Start of Supplied material

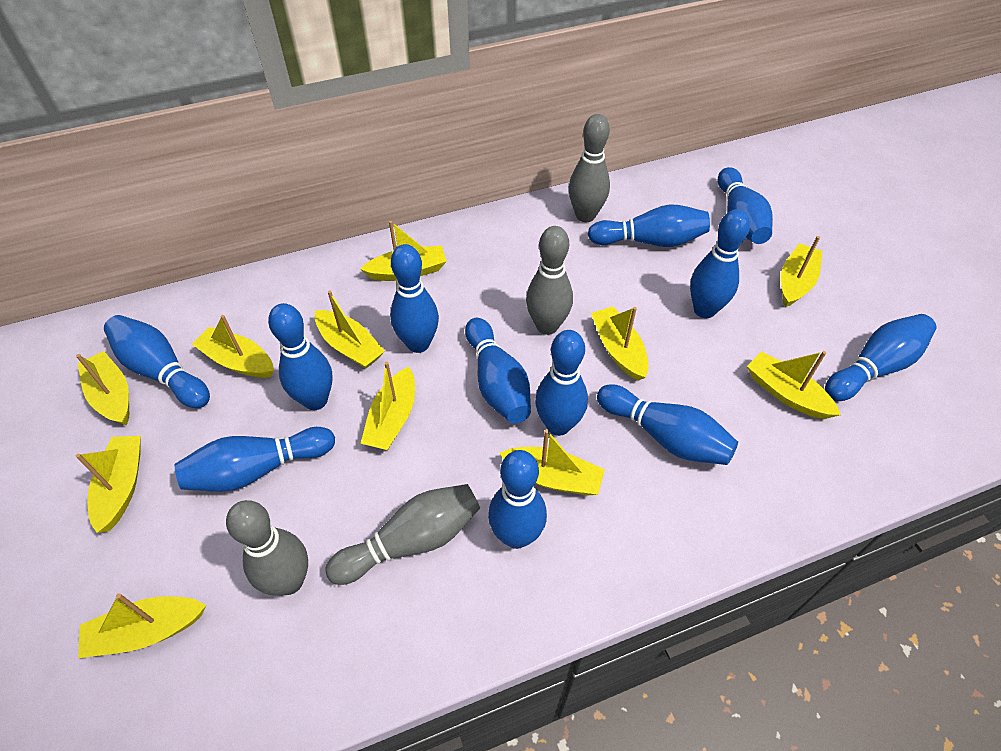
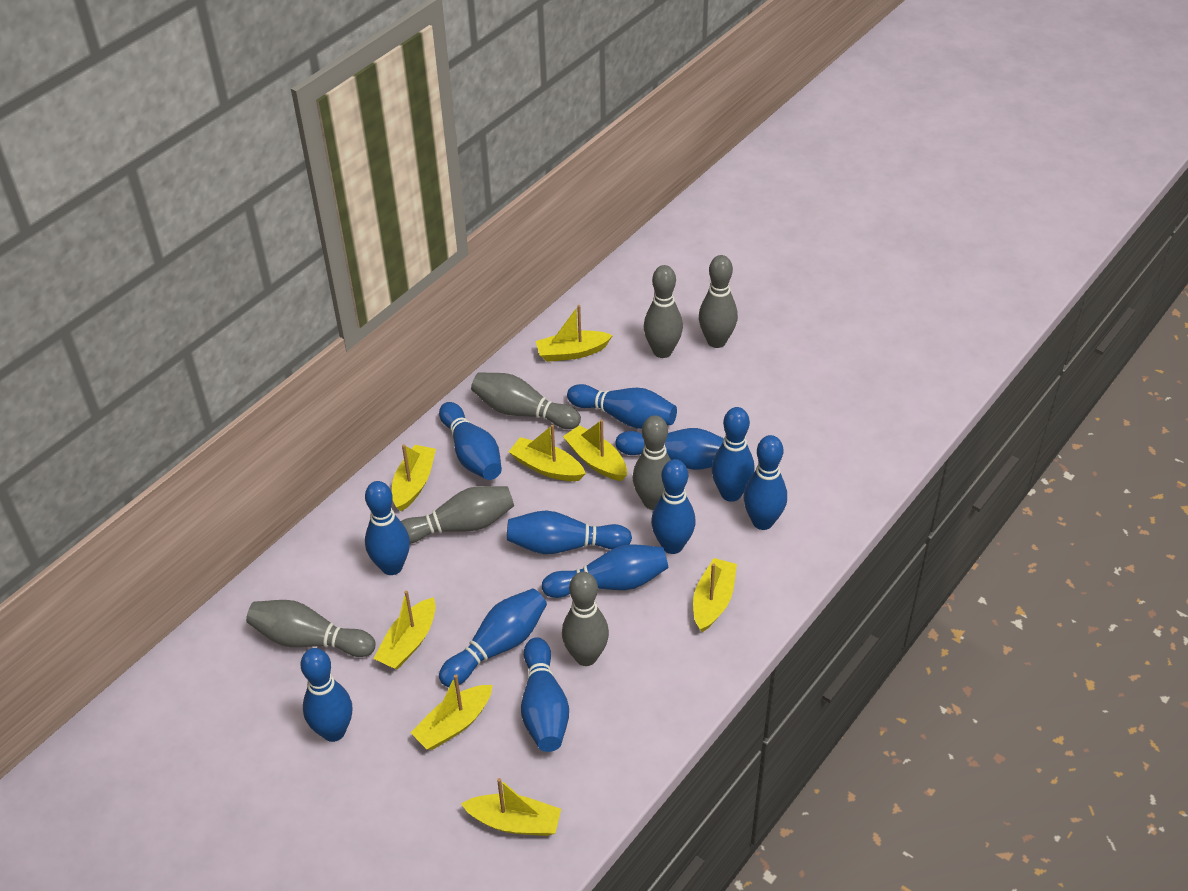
grey bowling pin: 4 -> 7
yellow boat: 11 -> 8

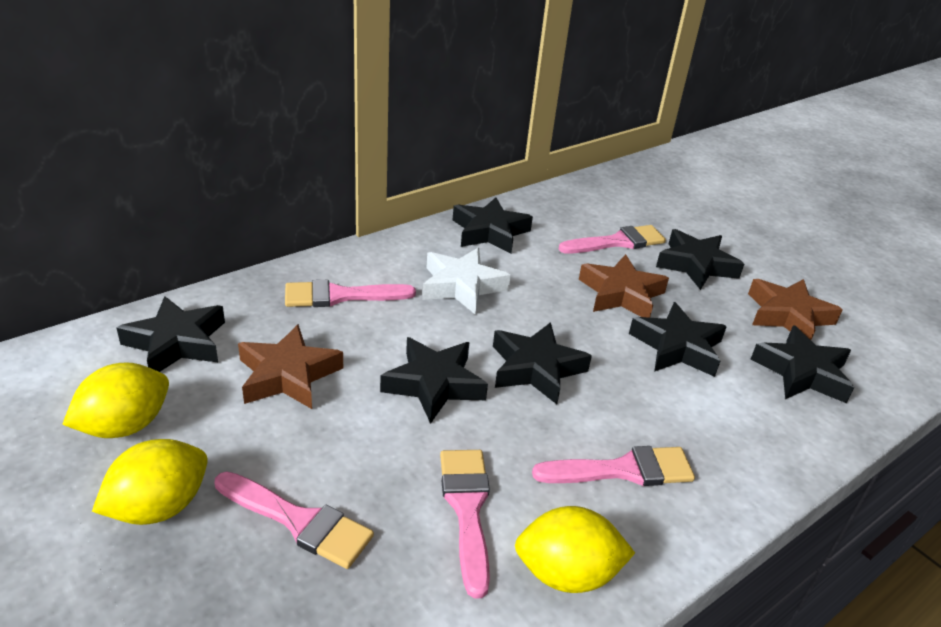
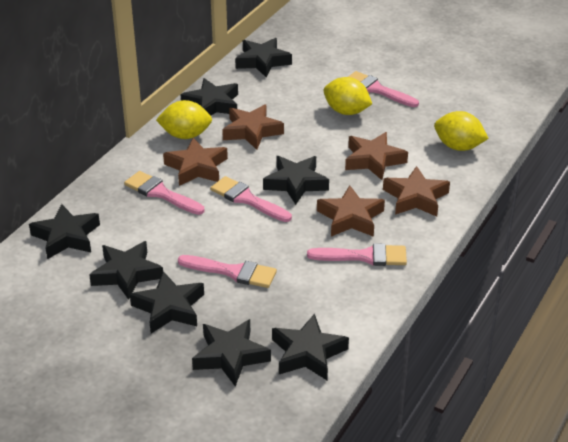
black star: 7 -> 8
brown star: 3 -> 5
white star: 1 -> 0

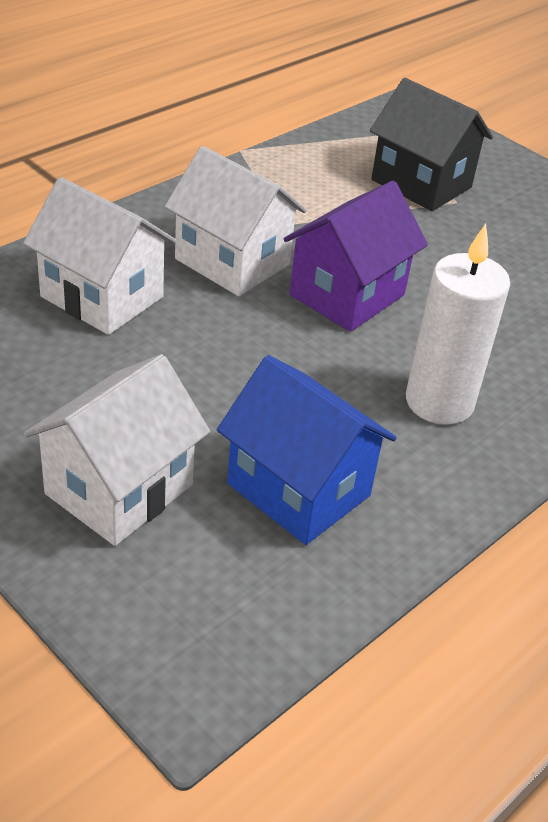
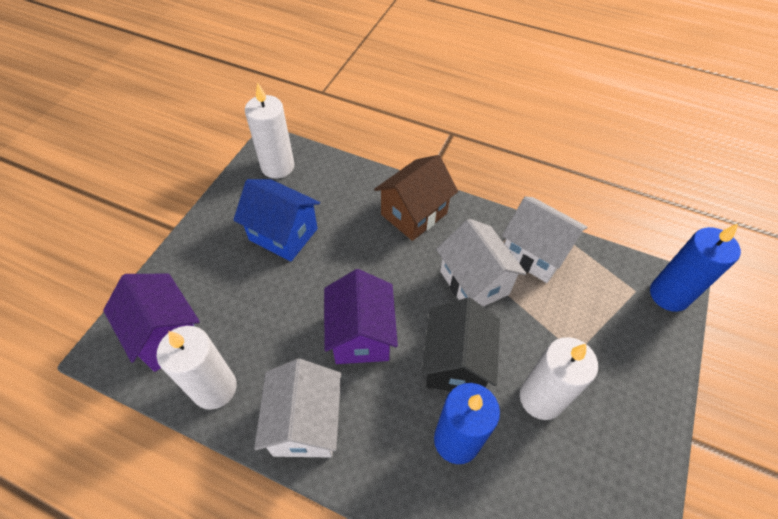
blue candle: 0 -> 2
brown house: 0 -> 1
purple house: 1 -> 2
white candle: 1 -> 3

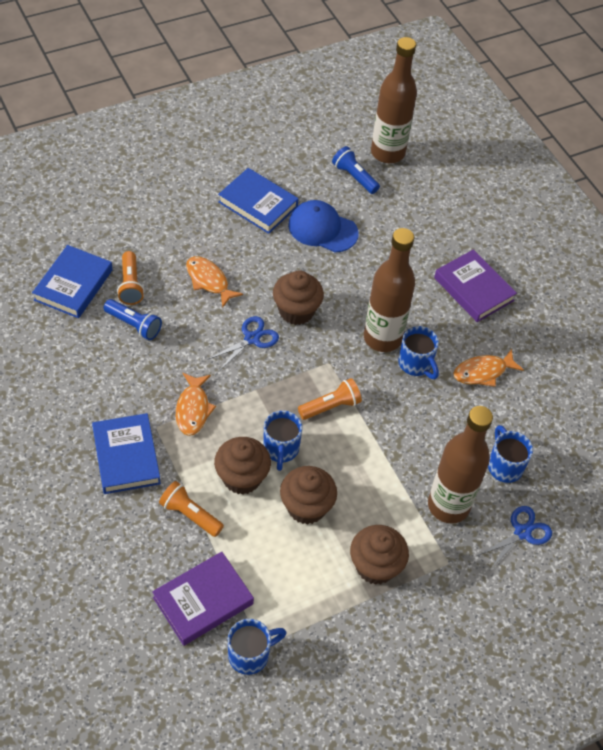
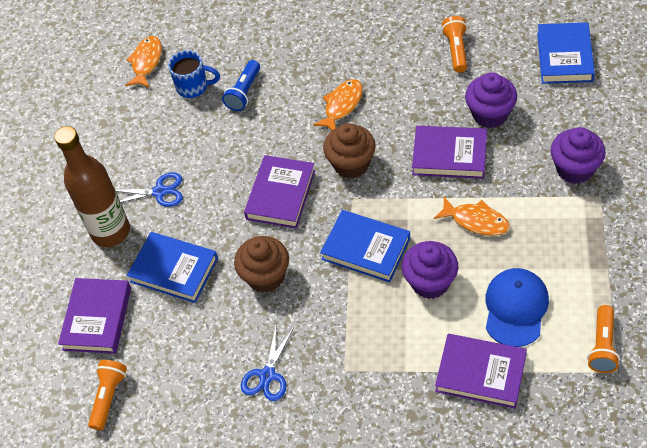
blue flashlight: 2 -> 1
blue mug: 4 -> 1
brown bottle: 3 -> 1
brown cupcake: 4 -> 2
purple book: 2 -> 4
purple cupcake: 0 -> 3

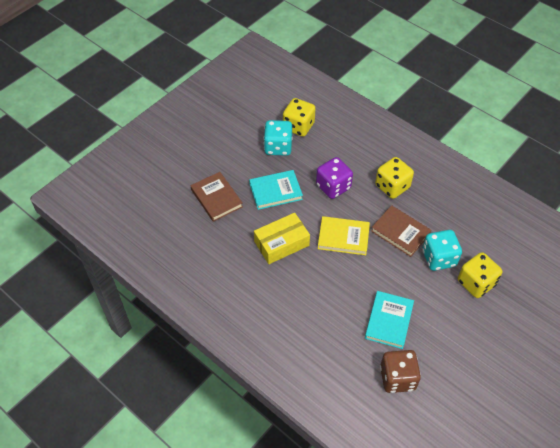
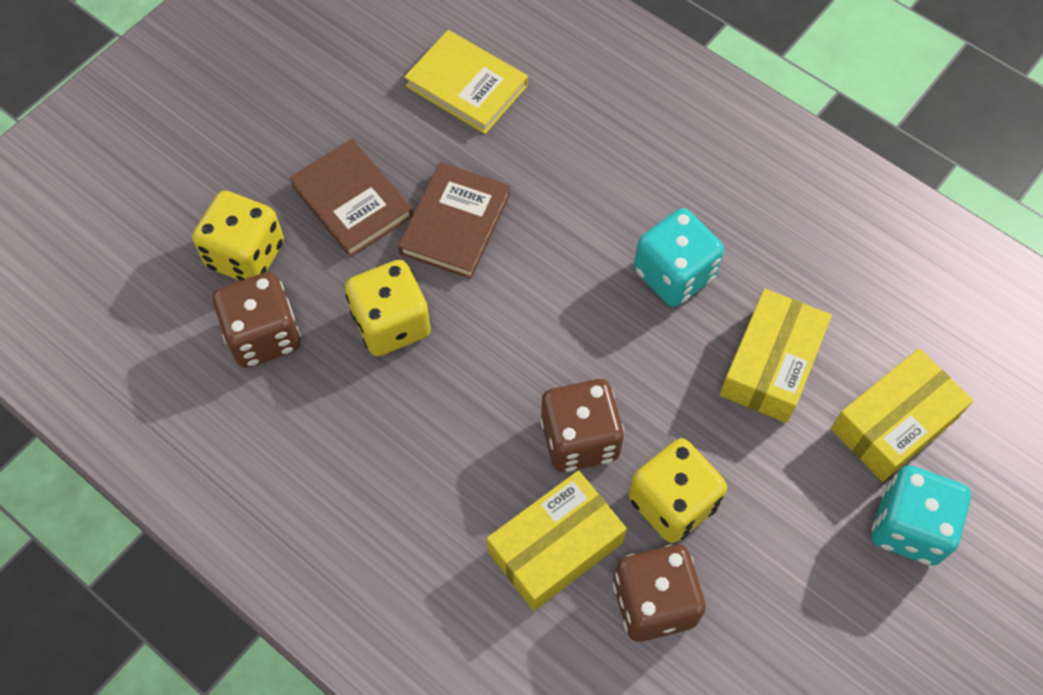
brown dice: 1 -> 3
purple dice: 1 -> 0
turquoise book: 2 -> 0
yellow box: 1 -> 3

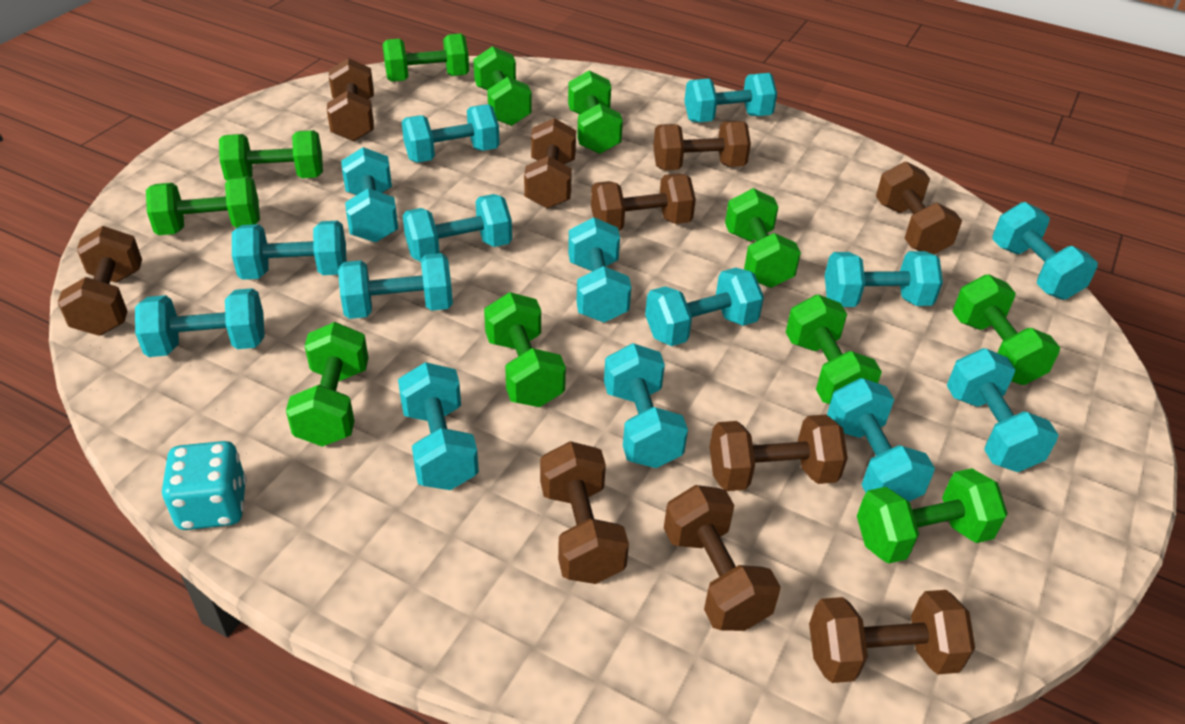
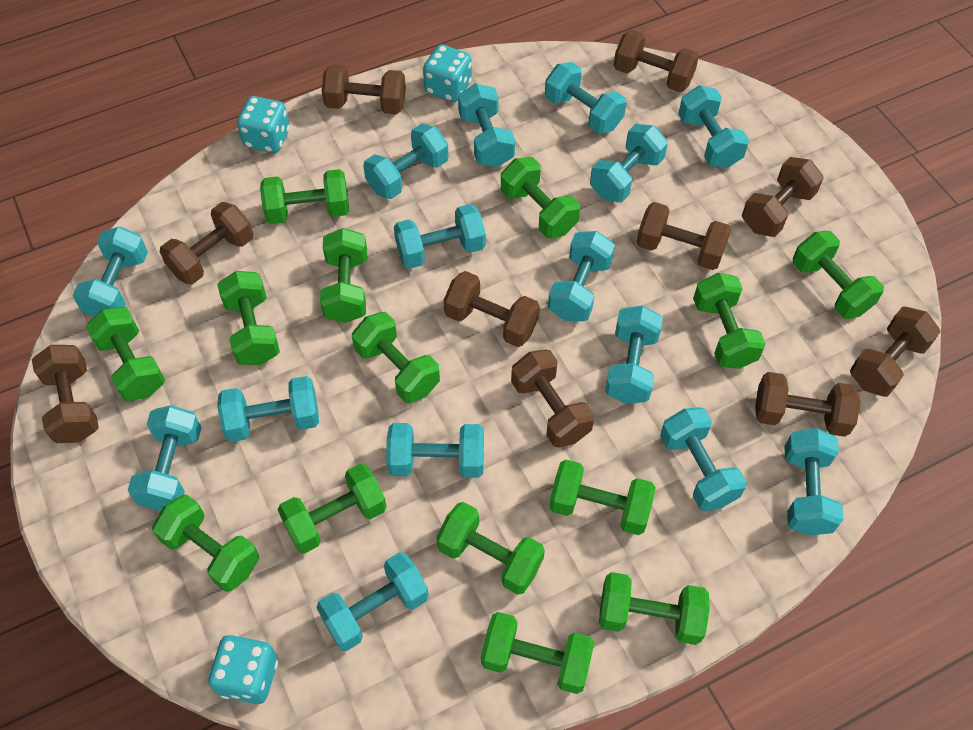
green dumbbell: 11 -> 14
turquoise dice: 1 -> 3

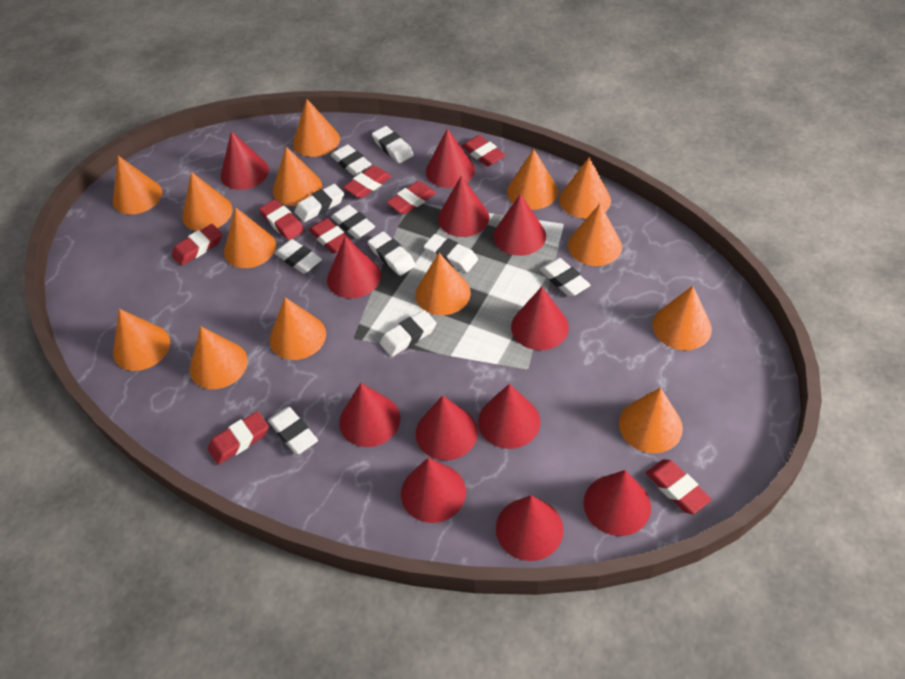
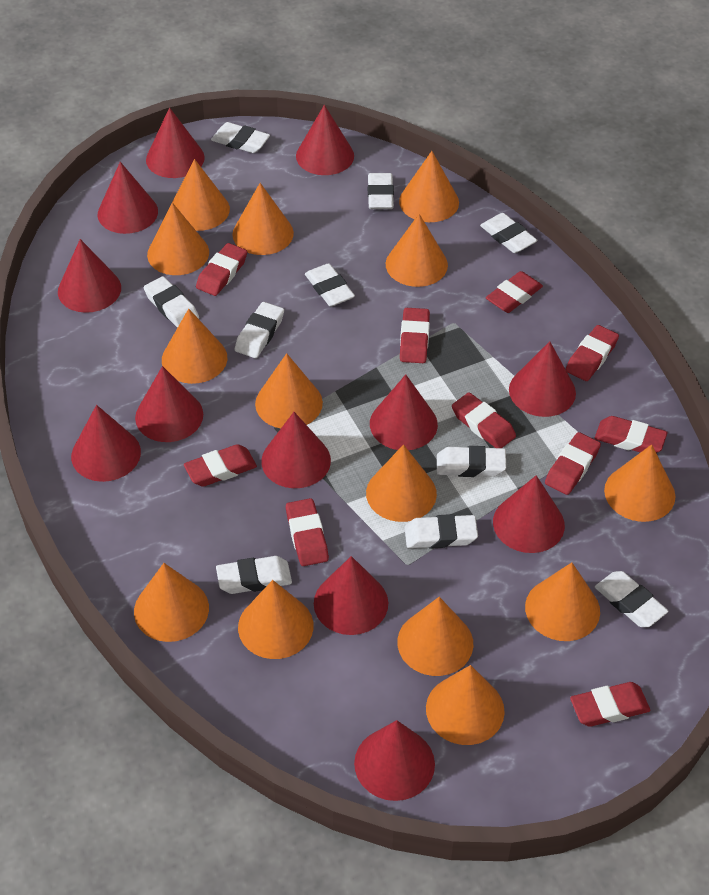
red eraser: 8 -> 10

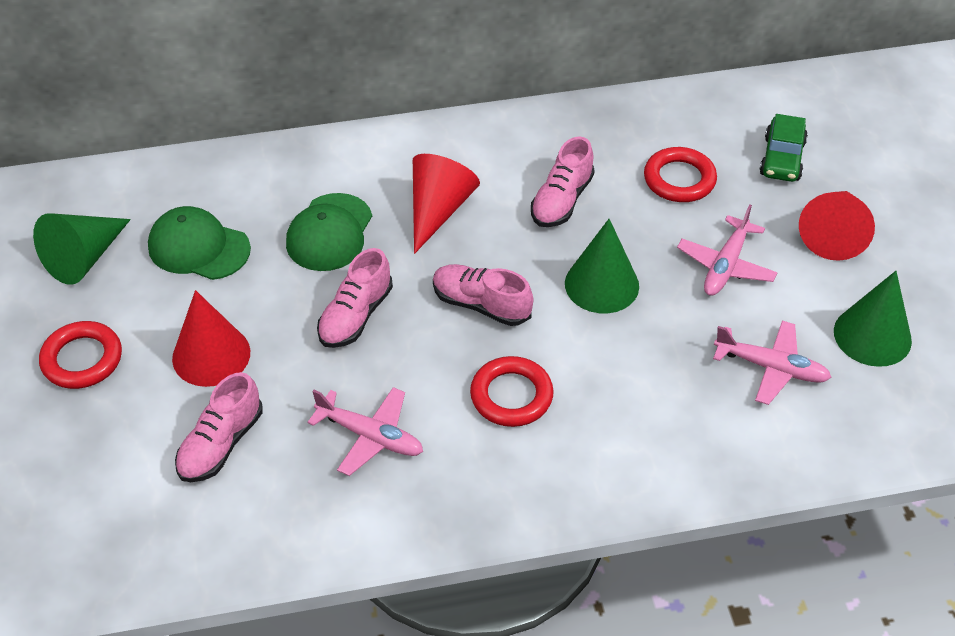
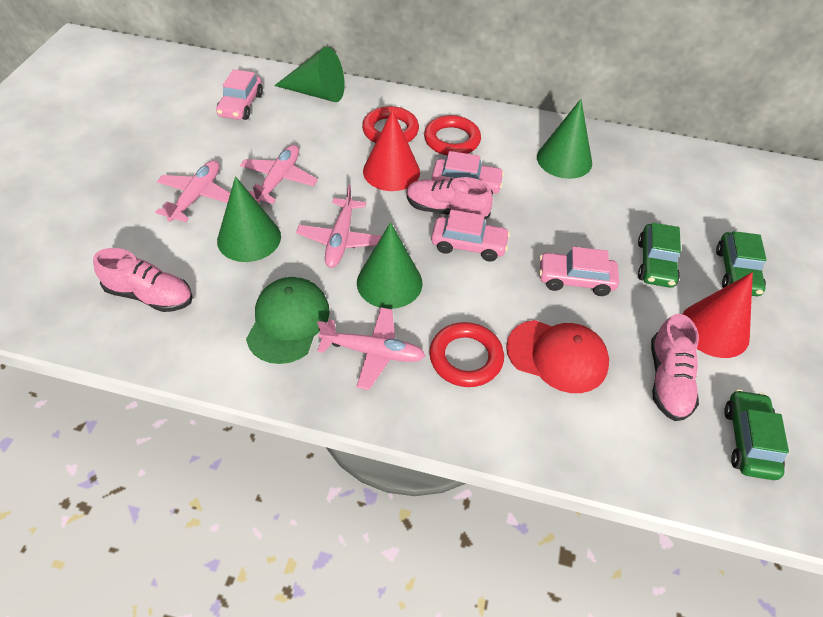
green cap: 2 -> 1
green car: 1 -> 3
green cone: 3 -> 4
pink car: 0 -> 4
pink plane: 3 -> 4
pink shoe: 4 -> 3
red cap: 0 -> 1
red cone: 3 -> 2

End of Supplied material

**Activity**
If an entry contains a picture, leave it out and repeat the rest exactly.

**Written solution**
grey bowling pin: 4 -> 7
yellow boat: 11 -> 8

black star: 7 -> 8
brown star: 3 -> 5
white star: 1 -> 0

blue candle: 0 -> 2
brown house: 0 -> 1
purple house: 1 -> 2
white candle: 1 -> 3

blue flashlight: 2 -> 1
blue mug: 4 -> 1
brown bottle: 3 -> 1
brown cupcake: 4 -> 2
purple book: 2 -> 4
purple cupcake: 0 -> 3

brown dice: 1 -> 3
purple dice: 1 -> 0
turquoise book: 2 -> 0
yellow box: 1 -> 3

green dumbbell: 11 -> 14
turquoise dice: 1 -> 3

red eraser: 8 -> 10

green cap: 2 -> 1
green car: 1 -> 3
green cone: 3 -> 4
pink car: 0 -> 4
pink plane: 3 -> 4
pink shoe: 4 -> 3
red cap: 0 -> 1
red cone: 3 -> 2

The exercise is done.